### What you need to do
Would you reproduce each line below exactly, leaving every picture out?

### Extracted information

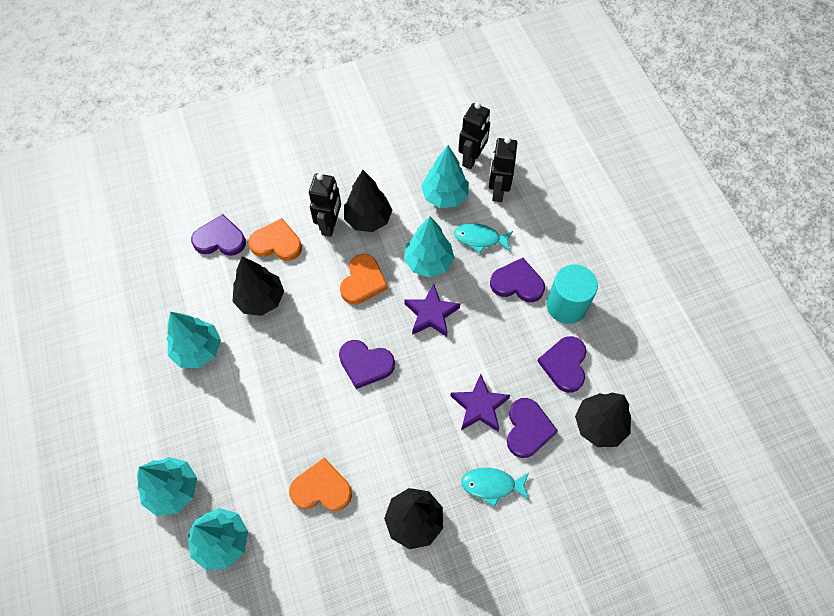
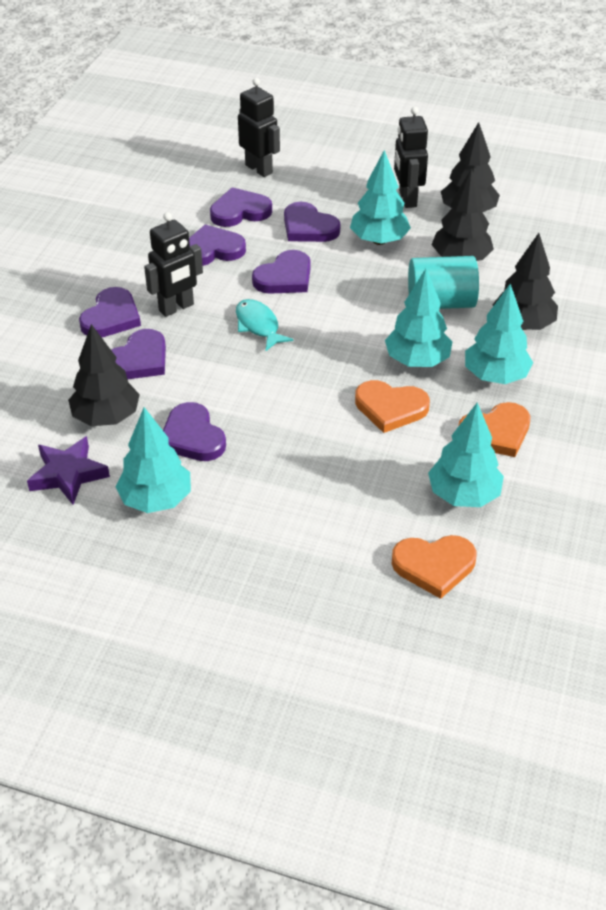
purple heart: 5 -> 7
purple star: 2 -> 1
turquoise fish: 2 -> 1

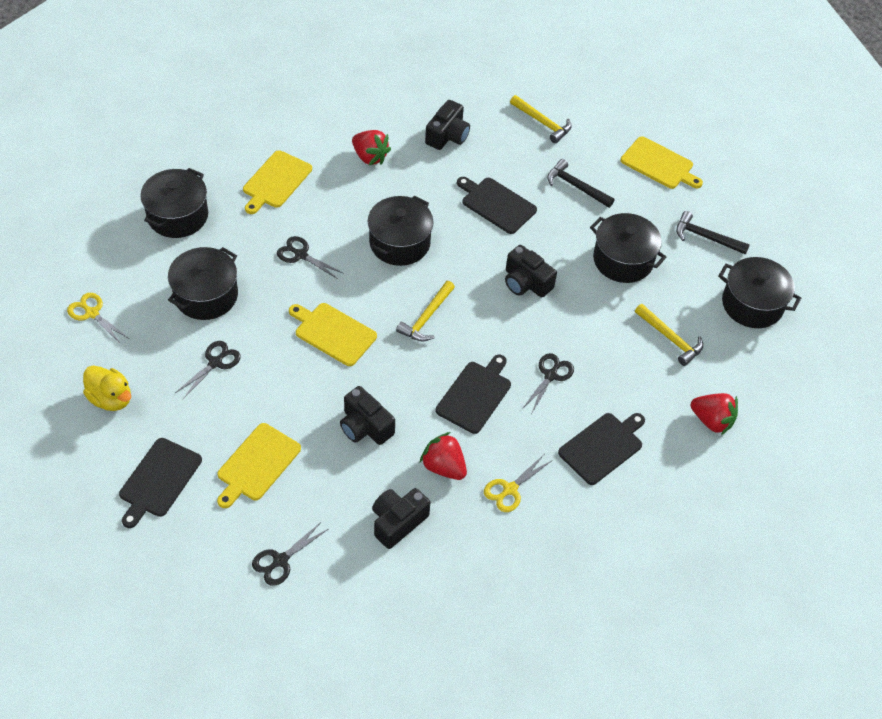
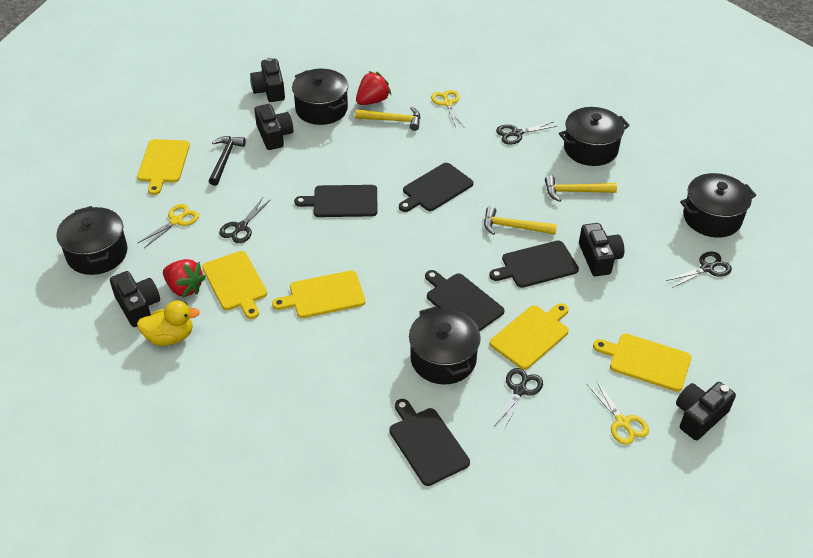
black camera: 4 -> 5
black cutting board: 4 -> 5
black hammer: 2 -> 1
red strawberry: 3 -> 2
yellow cutting board: 4 -> 5
yellow scissors: 2 -> 3

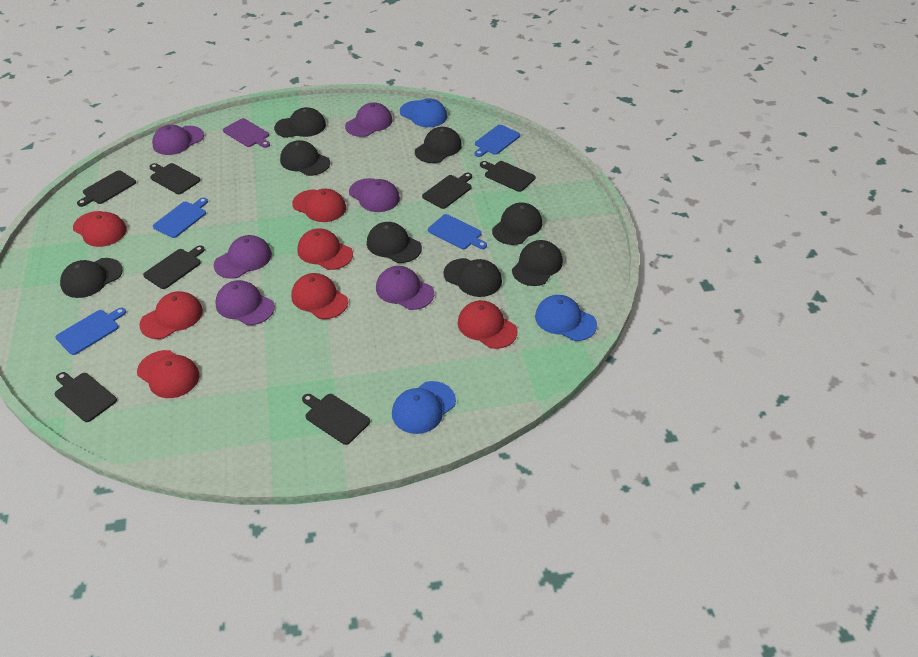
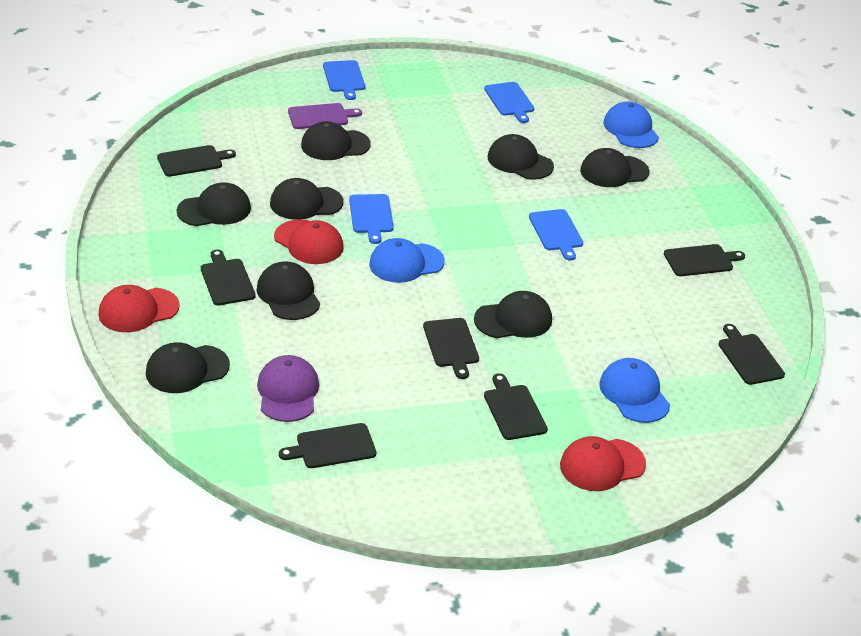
purple cap: 6 -> 1
red cap: 7 -> 3

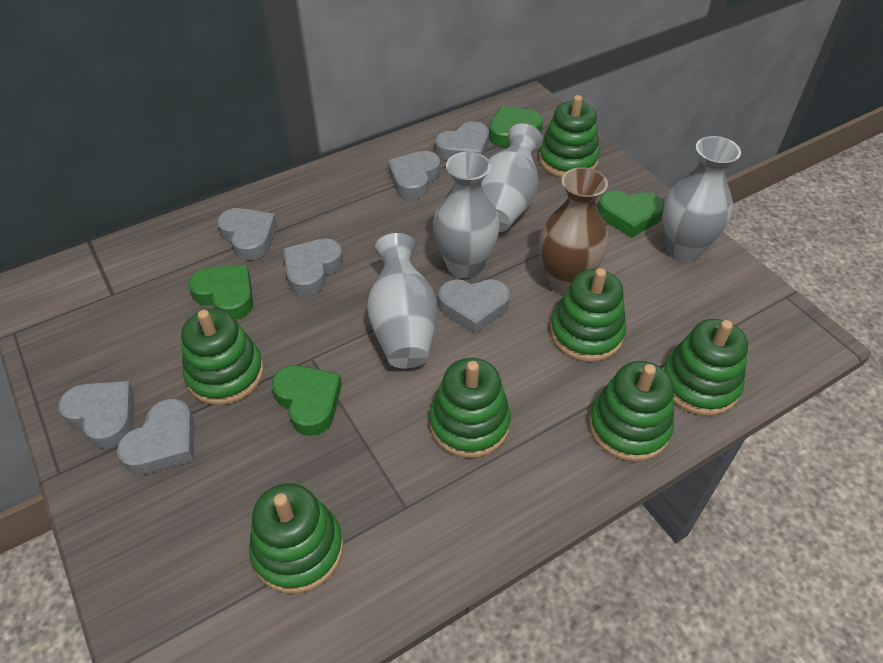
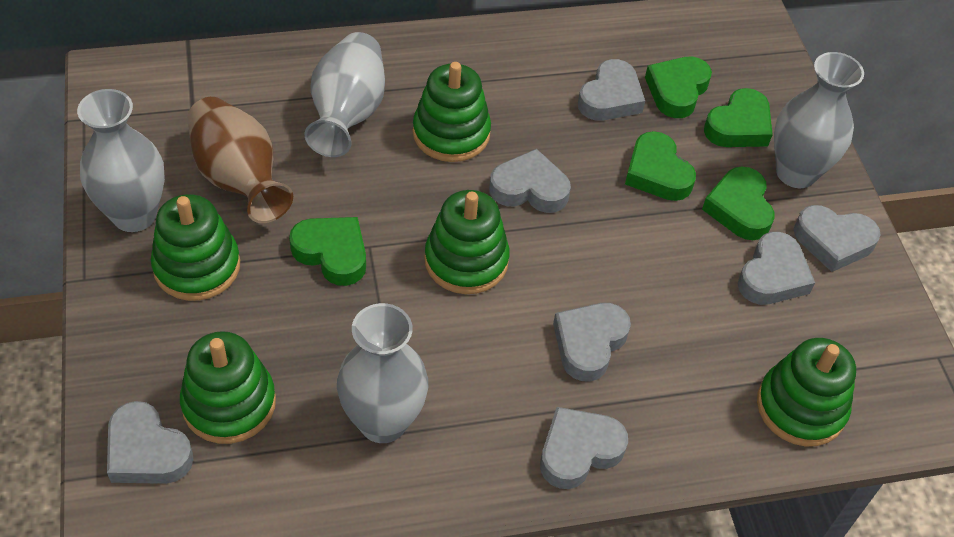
green heart: 4 -> 5
green stacking toy: 7 -> 5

### Result below
purple heart: 5 -> 7
purple star: 2 -> 1
turquoise fish: 2 -> 1

black camera: 4 -> 5
black cutting board: 4 -> 5
black hammer: 2 -> 1
red strawberry: 3 -> 2
yellow cutting board: 4 -> 5
yellow scissors: 2 -> 3

purple cap: 6 -> 1
red cap: 7 -> 3

green heart: 4 -> 5
green stacking toy: 7 -> 5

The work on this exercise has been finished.